Top of AVAILABLE DATA

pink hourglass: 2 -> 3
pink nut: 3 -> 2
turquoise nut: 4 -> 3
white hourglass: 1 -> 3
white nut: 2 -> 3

Bottom of AVAILABLE DATA
Top of AVAILABLE DATA

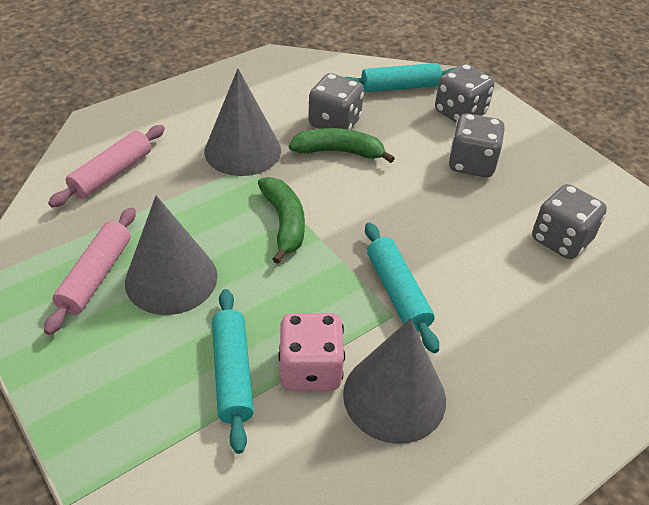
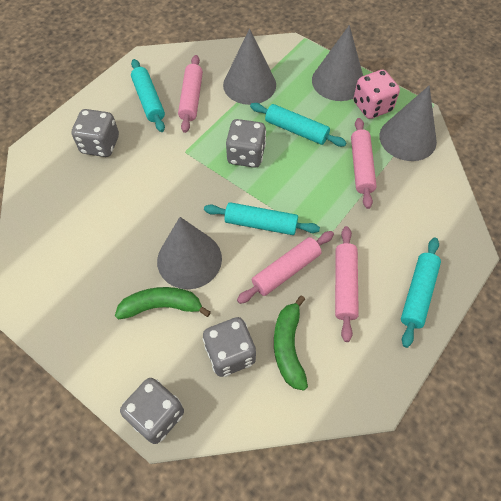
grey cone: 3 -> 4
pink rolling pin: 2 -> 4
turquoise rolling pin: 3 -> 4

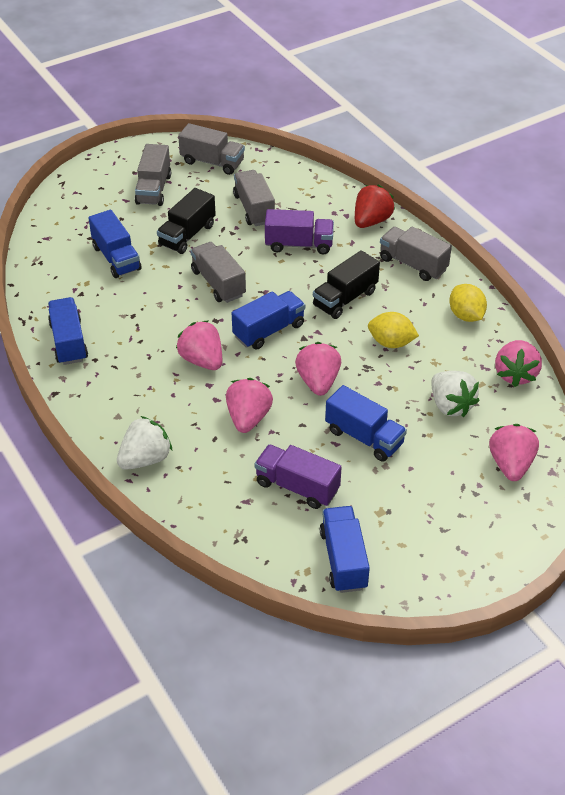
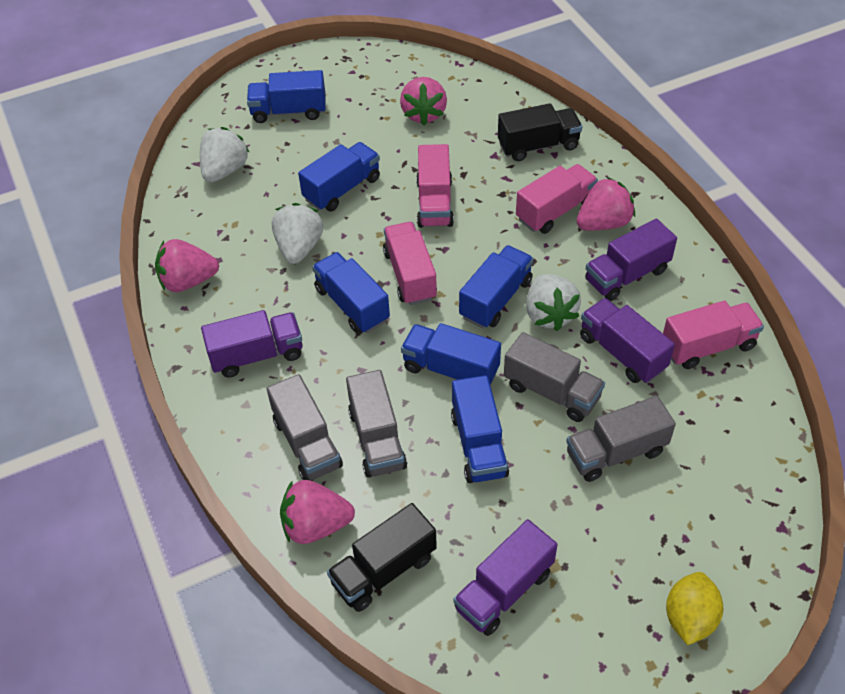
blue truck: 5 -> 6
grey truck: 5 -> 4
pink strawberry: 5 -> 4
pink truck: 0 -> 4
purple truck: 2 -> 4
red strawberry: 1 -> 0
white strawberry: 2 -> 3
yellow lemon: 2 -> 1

Bottom of AVAILABLE DATA
Top of AVAILABLE DATA

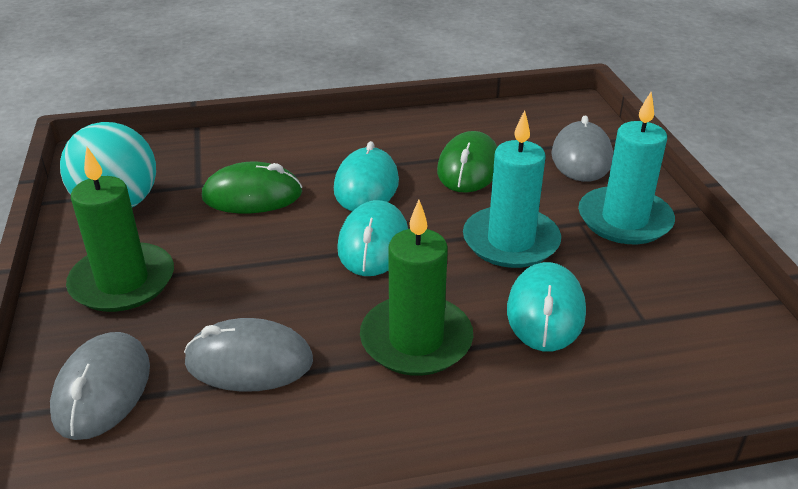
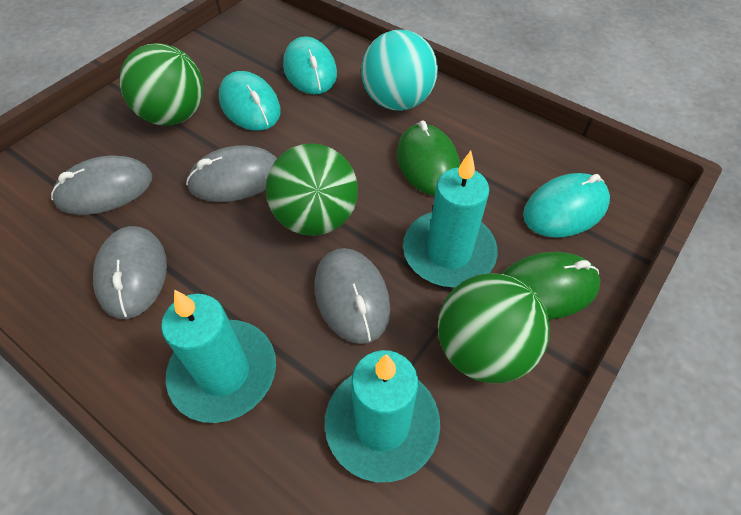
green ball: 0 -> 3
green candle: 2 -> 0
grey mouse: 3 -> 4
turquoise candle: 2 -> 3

Bottom of AVAILABLE DATA

Would you print, exactly as written, every line above from the one holding "blue truck: 5 -> 6" through the one holding "yellow lemon: 2 -> 1", with both included and no other lines?

REPLY:
blue truck: 5 -> 6
grey truck: 5 -> 4
pink strawberry: 5 -> 4
pink truck: 0 -> 4
purple truck: 2 -> 4
red strawberry: 1 -> 0
white strawberry: 2 -> 3
yellow lemon: 2 -> 1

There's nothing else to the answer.